=== Section Start ===

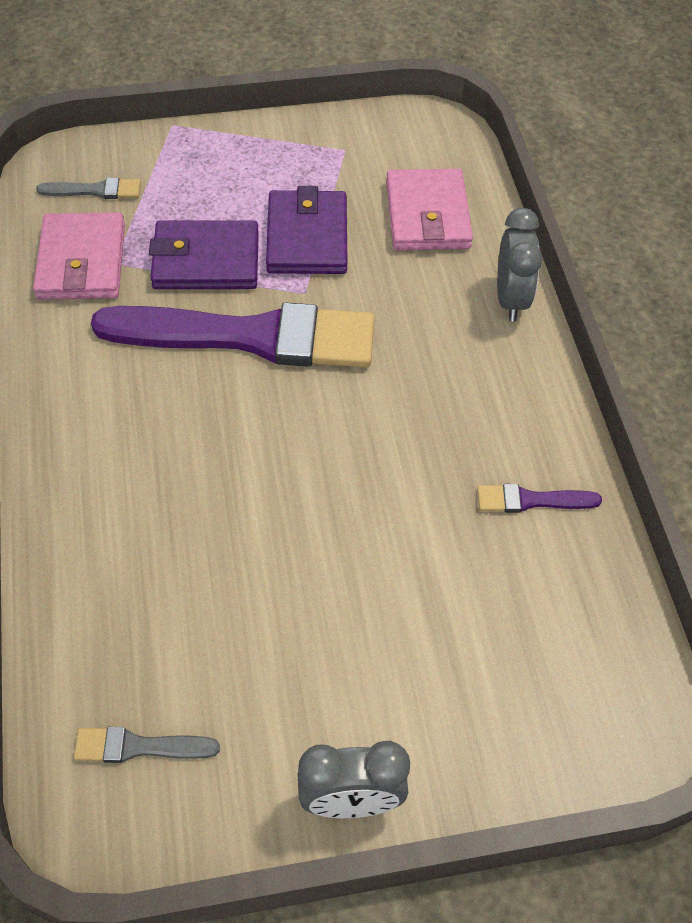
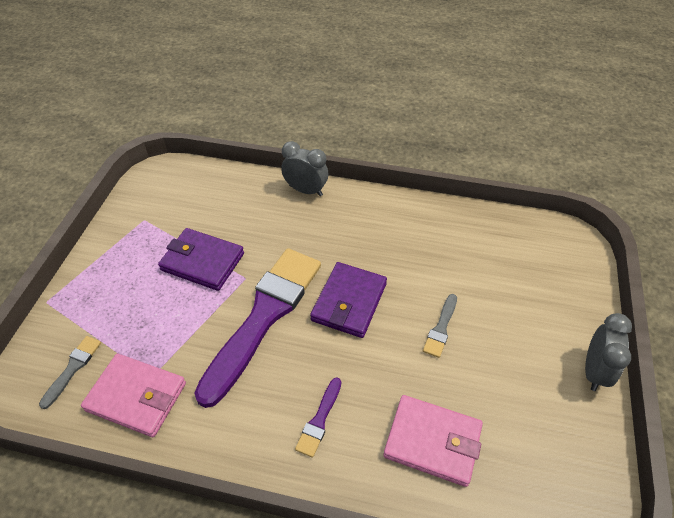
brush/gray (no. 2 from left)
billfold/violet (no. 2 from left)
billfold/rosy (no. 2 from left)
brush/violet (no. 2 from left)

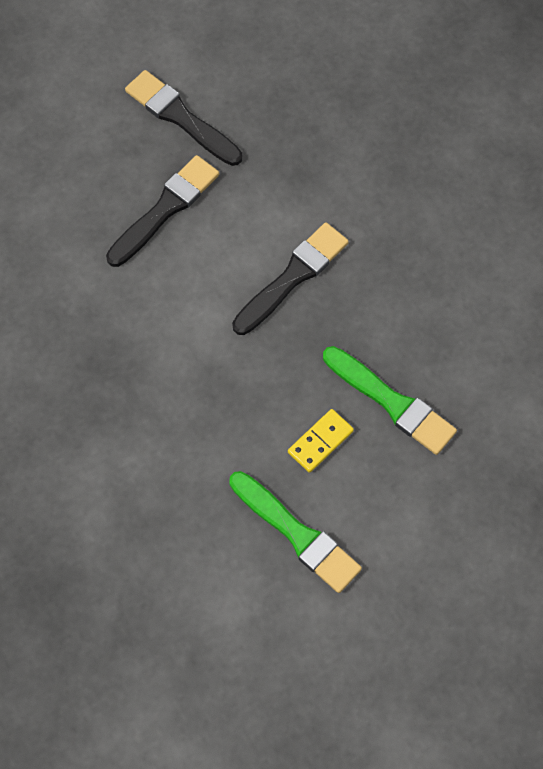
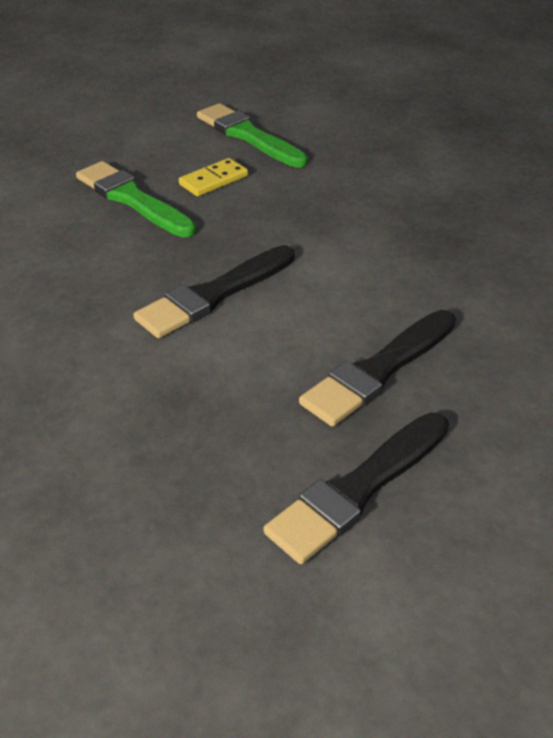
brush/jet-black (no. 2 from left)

=== Section End ===

ASSIGNED TASK: Each line of the material above that includes the word "violet" counts once; give the total number alone.

WRITTEN ANSWER: 2